> Required action
Using the data beneath this instruction, retype only the lines from the one that contains "black dumbbell: 3 -> 4" down to the one that contains "white teddy bear: 1 -> 4", both included, exactly as they appear.

> Data provided

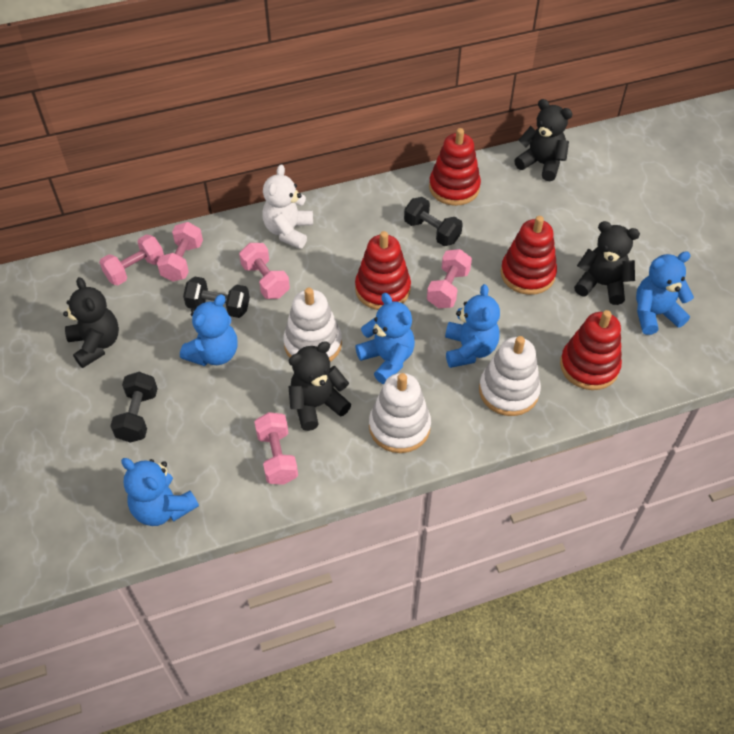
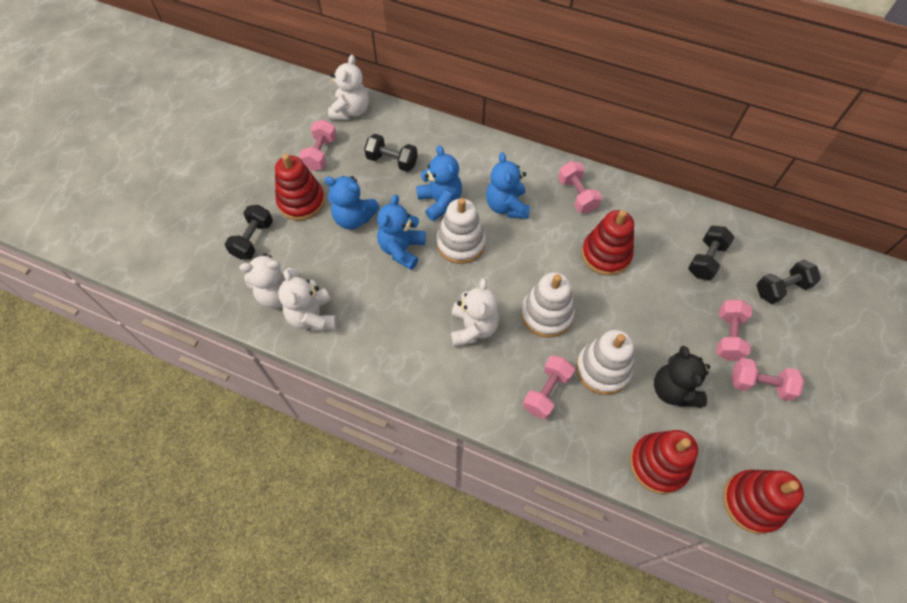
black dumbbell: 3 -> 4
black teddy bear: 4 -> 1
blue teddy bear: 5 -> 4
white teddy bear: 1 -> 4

* * *

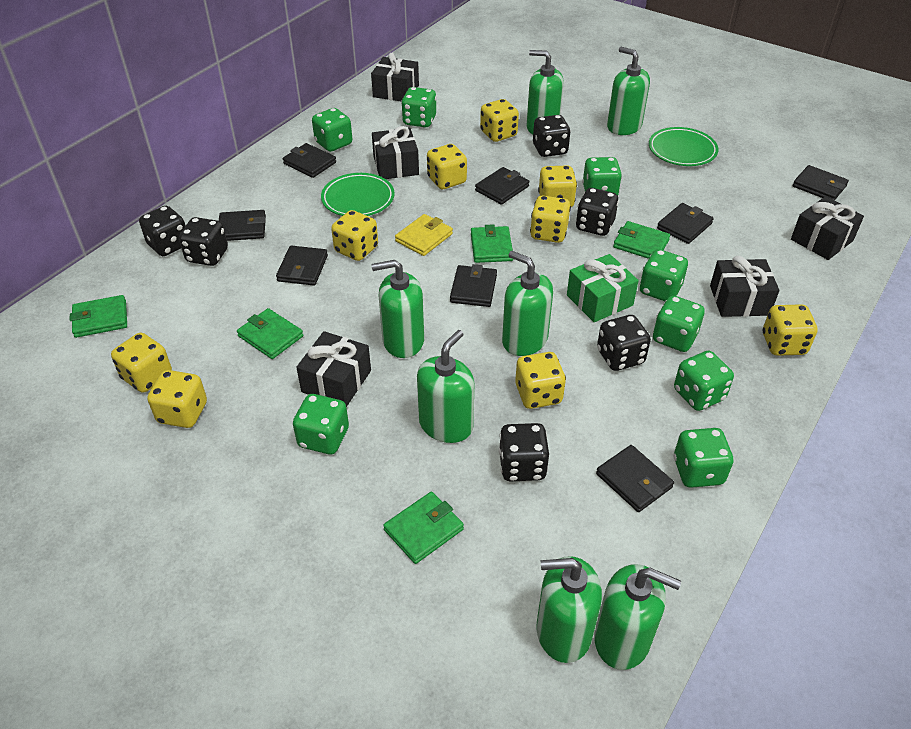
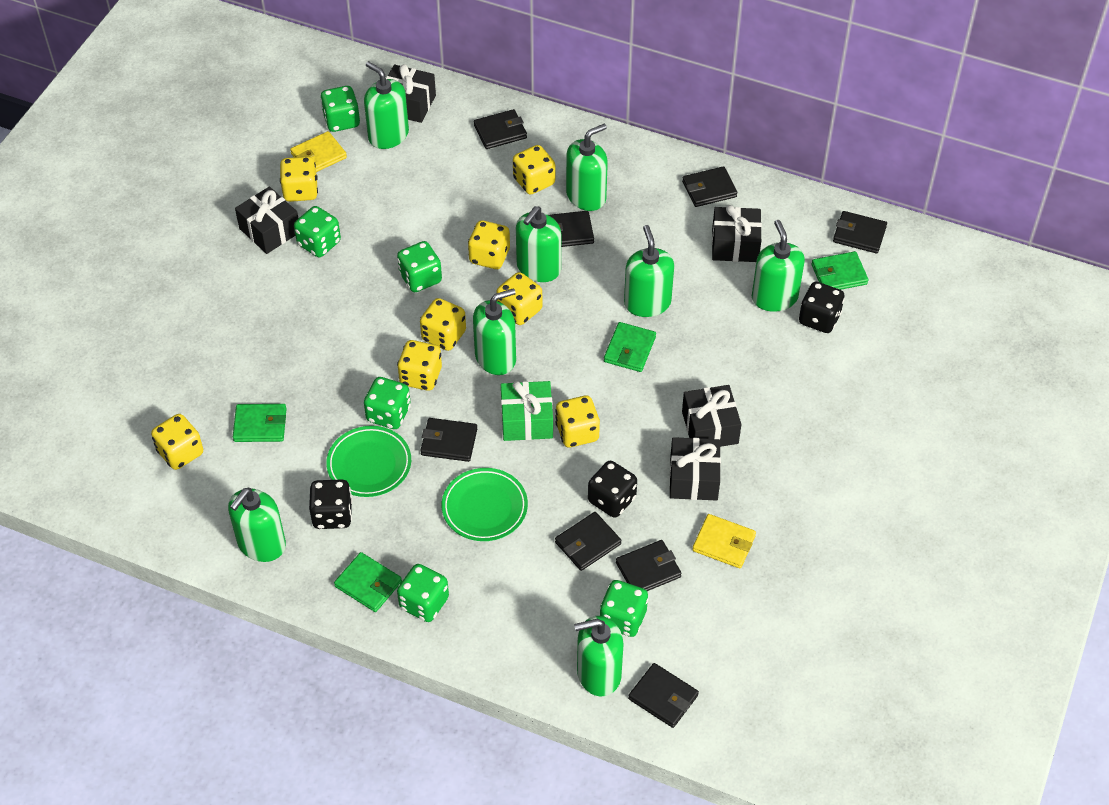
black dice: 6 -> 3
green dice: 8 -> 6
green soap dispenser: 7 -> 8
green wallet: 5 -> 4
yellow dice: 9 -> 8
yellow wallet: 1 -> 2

> Expected answer
black dumbbell: 3 -> 4
black teddy bear: 4 -> 1
blue teddy bear: 5 -> 4
white teddy bear: 1 -> 4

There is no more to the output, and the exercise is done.